▶ [EXERCISE PROMPT] The material below has pictures in it. Set down only the lines from the line containing "(461, 161) = (728, 264): none -> purple ring" through the line containing "(1234, 713) = (270, 54): orange key -> none", word for word, and leave the pictures behind.

▶ [RECORDS]
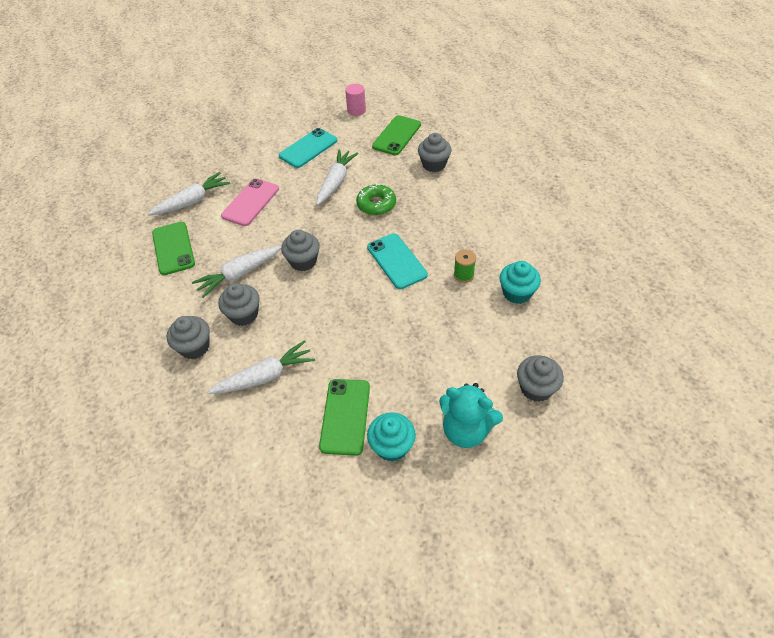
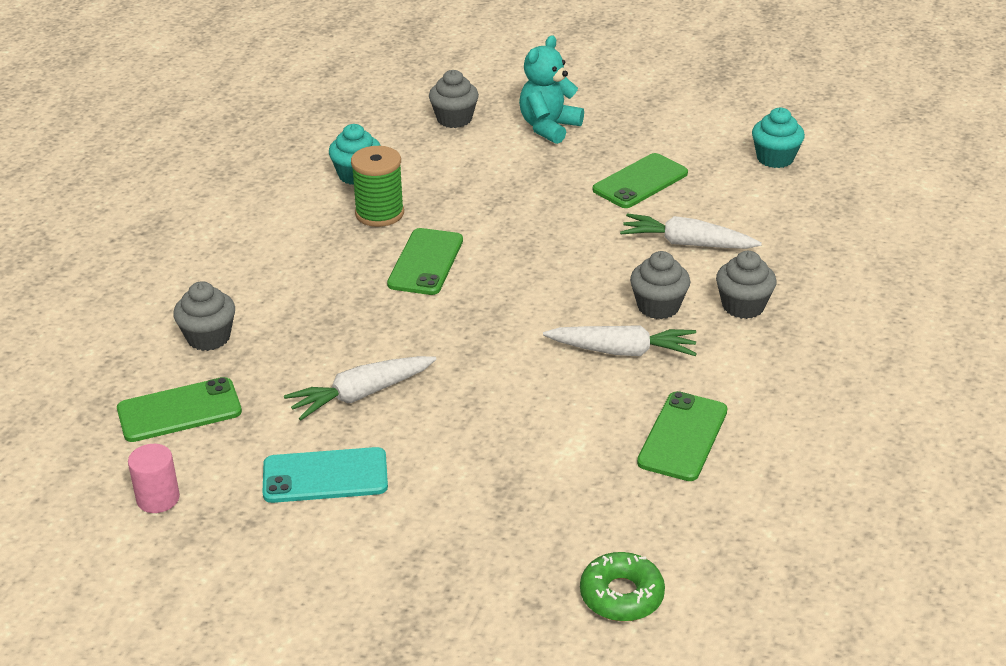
camera: 140 degrees left, 15 degrees down
(192, 201) = (595, 497): white carrot -> none
(250, 202) = (511, 439): pink phone -> none
(303, 261) = (529, 321): grey cupcake -> none
(376, 204) = (356, 333): green donut -> green donut (621, 595)
(392, 446) = (622, 148): turquoise cupcake -> turquoise cupcake (775, 158)
(396, 261) = (426, 262): turquoise phone -> green phone
(463, 275) = (379, 213): green spool -> green spool, size x1.71
(466, 430) = (548, 127): turquoise teddy bear -> turquoise teddy bear turned 120 degrees counterclockwise

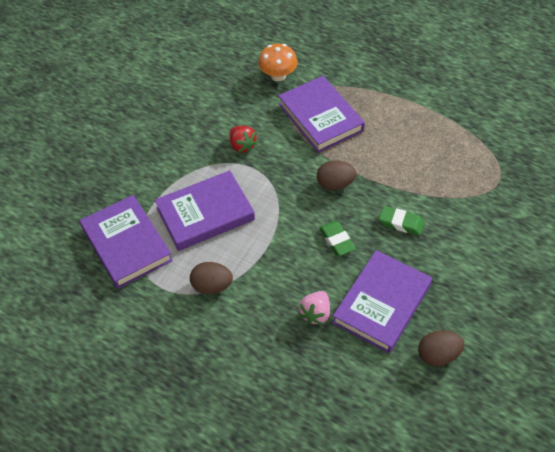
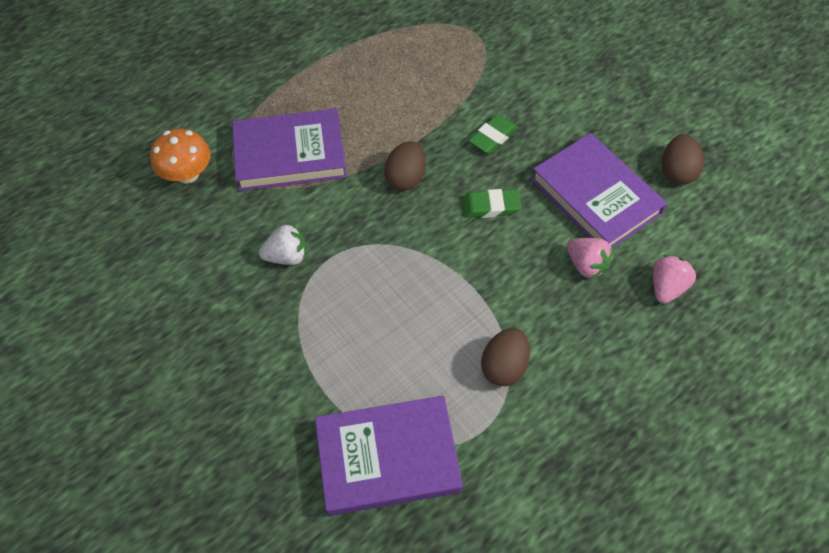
camera: 70 degrees left, 5 degrees up
(205, 214) = (382, 337): purple book -> none
(242, 146) = (287, 256): red strawberry -> white strawberry
(321, 372) = (666, 287): none -> pink strawberry

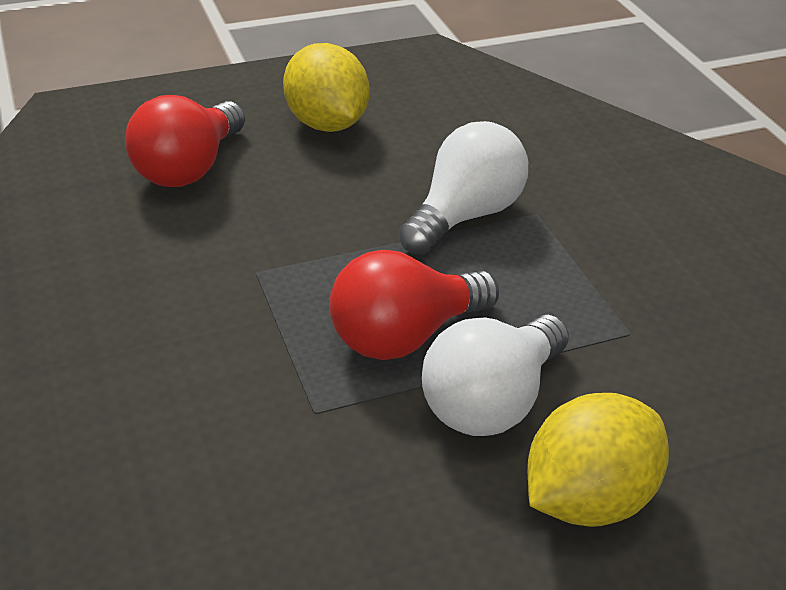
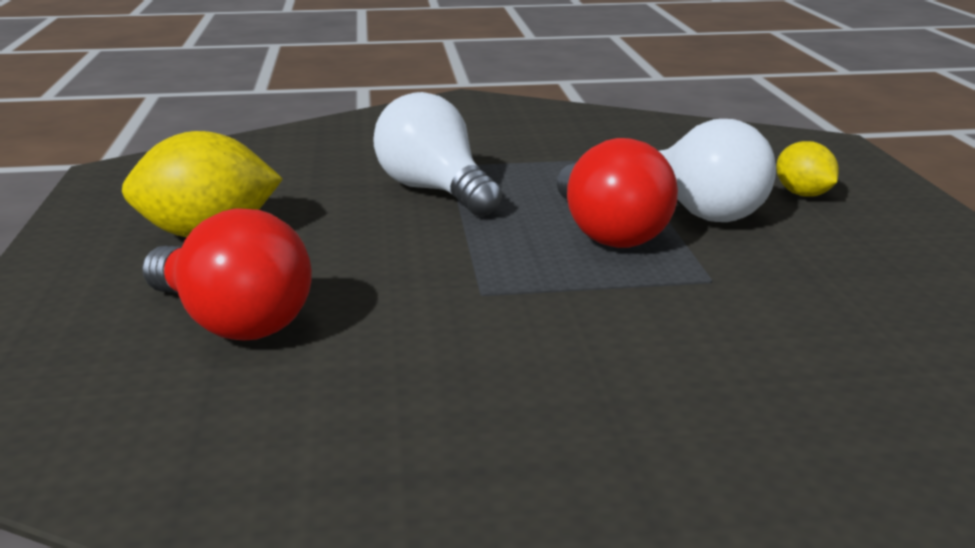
camera: 75 degrees left, 15 degrees down
(587, 498) = (803, 194): yellow lemon -> yellow lemon, size x0.57

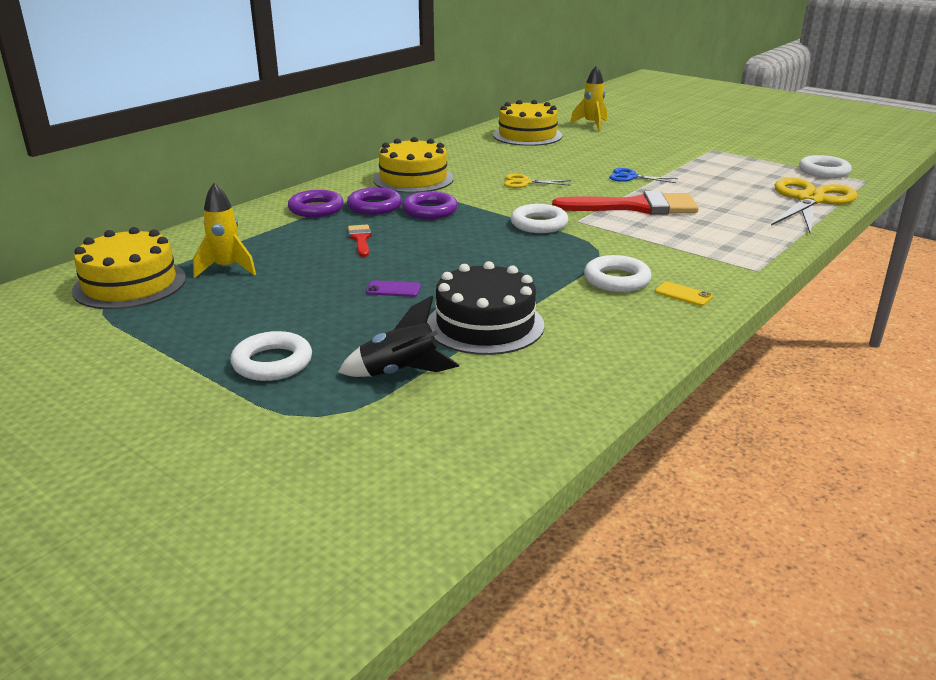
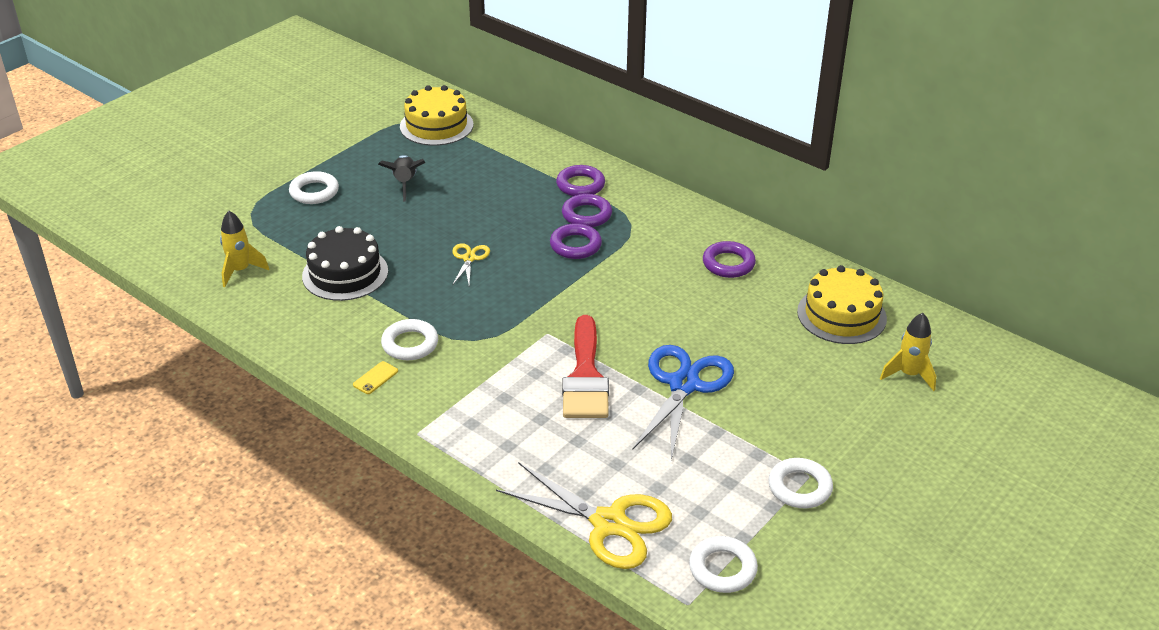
camera: 90 degrees right, 10 degrees up
(227, 269) = (457, 158): yellow rocket -> yellow rocket (240, 271)
(360, 239) = (509, 212): red brush -> none
(393, 289) = (410, 232): purple phone -> none
(400, 373) = (289, 239): black rocket -> black rocket (405, 184)
(413, 179) = (665, 234): yellow cake -> none
(461, 161) = (728, 264): none -> purple ring
(525, 182) = (659, 305): yellow scissors -> yellow scissors (469, 258)
(539, 224) = (539, 308): white ring -> white ring (799, 487)
(631, 177) = (684, 385): blue scissors -> blue scissors, size x2.05

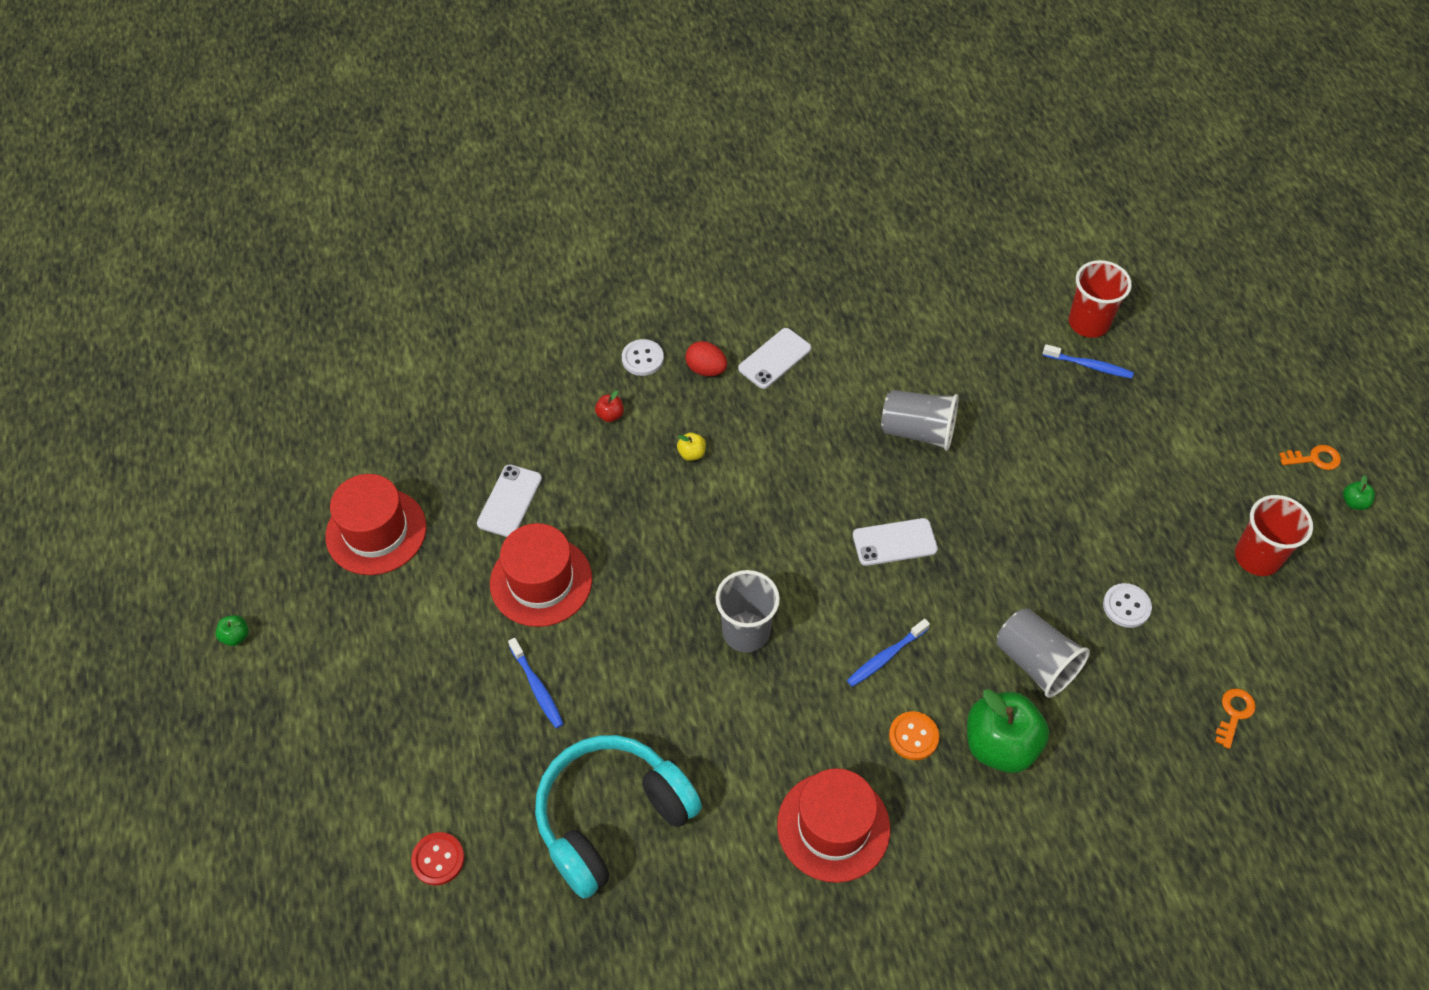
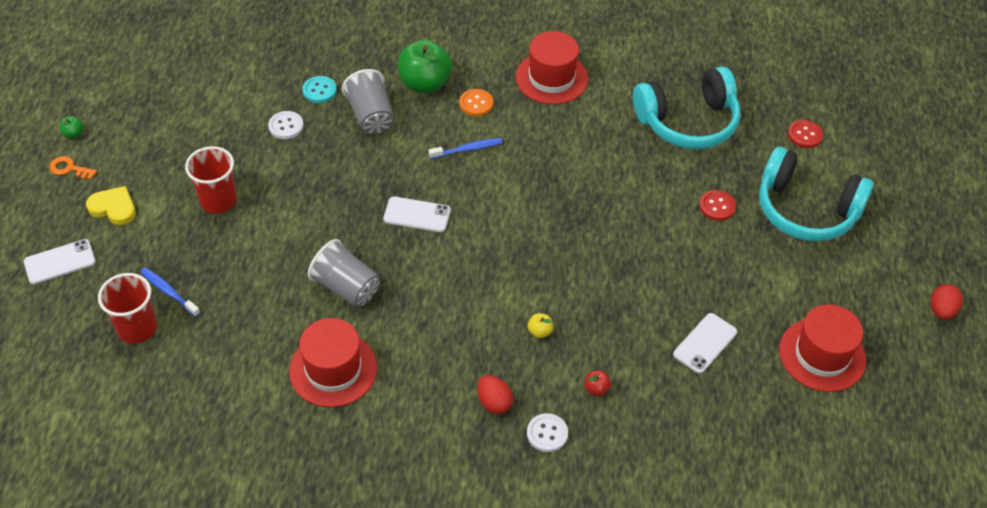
camera: 160 degrees left, 5 degrees down
(236, 636) = (941, 310): green apple -> red egg
(419, 725) = (806, 210): none -> turquoise headphones
(537, 687) = (717, 206): blue toothbrush -> red button
(541, 581) = (695, 274): red hat -> red hat (333, 369)
(746, 632) = (556, 193): grey cup -> none
(774, 358) = (428, 391): white phone -> white phone (60, 262)
(1126, 678) = (319, 90): none -> turquoise button
(1224, 431) = (113, 208): none -> yellow heart
(1234, 713) = (270, 54): orange key -> none
(1257, 557) = (173, 125): red cup -> red cup (218, 201)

▶ [SOLUTION TO THE EXERCISE]
(461, 161) = (728, 264): none -> purple ring
(525, 182) = (659, 305): yellow scissors -> yellow scissors (469, 258)
(539, 224) = (539, 308): white ring -> white ring (799, 487)
(631, 177) = (684, 385): blue scissors -> blue scissors, size x2.05

camera: 160 degrees left, 5 degrees down
(236, 636) = (941, 310): green apple -> red egg
(419, 725) = (806, 210): none -> turquoise headphones
(537, 687) = (717, 206): blue toothbrush -> red button
(541, 581) = (695, 274): red hat -> red hat (333, 369)
(746, 632) = (556, 193): grey cup -> none
(774, 358) = (428, 391): white phone -> white phone (60, 262)
(1126, 678) = (319, 90): none -> turquoise button
(1224, 431) = (113, 208): none -> yellow heart
(1234, 713) = (270, 54): orange key -> none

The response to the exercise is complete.